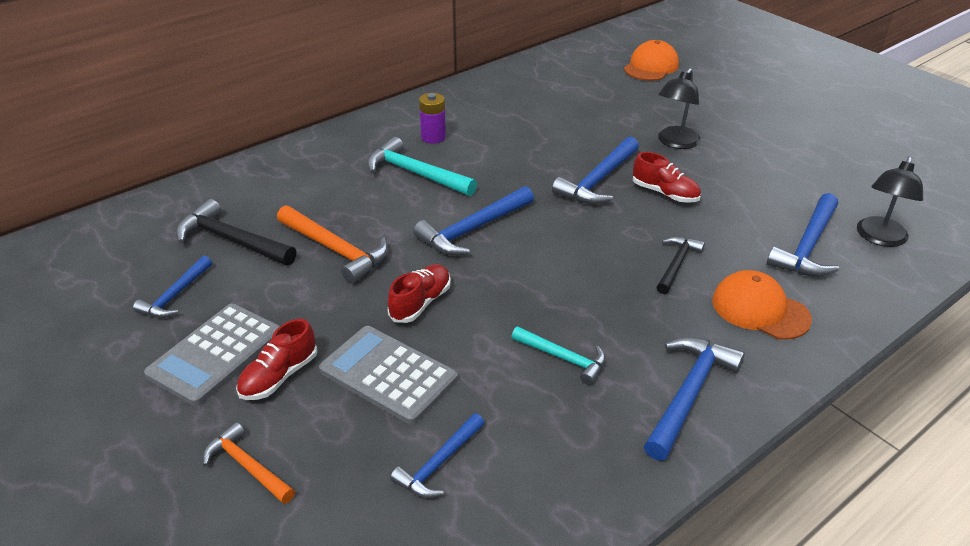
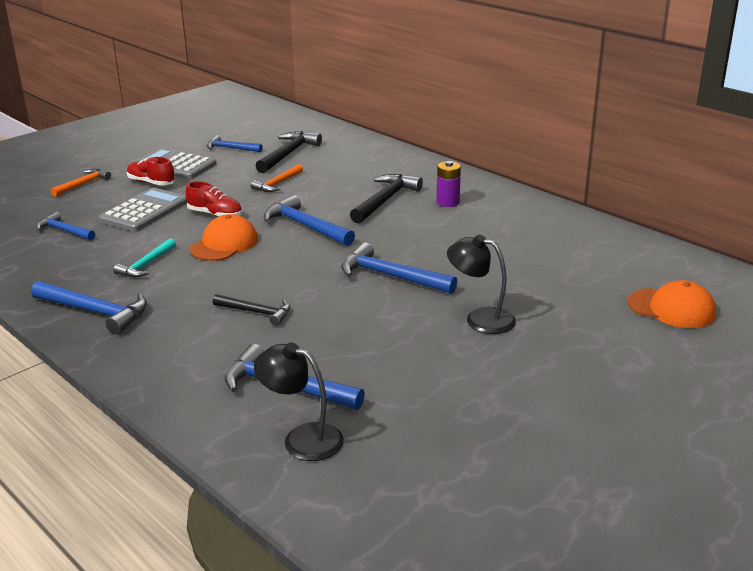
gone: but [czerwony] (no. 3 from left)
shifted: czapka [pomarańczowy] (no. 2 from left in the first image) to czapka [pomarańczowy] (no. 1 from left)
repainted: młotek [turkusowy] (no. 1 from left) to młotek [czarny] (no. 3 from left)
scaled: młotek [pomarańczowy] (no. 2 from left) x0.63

> **What to produce**
What this calls for is a word-for-word copy of the listing above, pictures excluded.

> **Answer box**
gone: but [czerwony] (no. 3 from left)
shifted: czapka [pomarańczowy] (no. 2 from left in the first image) to czapka [pomarańczowy] (no. 1 from left)
repainted: młotek [turkusowy] (no. 1 from left) to młotek [czarny] (no. 3 from left)
scaled: młotek [pomarańczowy] (no. 2 from left) x0.63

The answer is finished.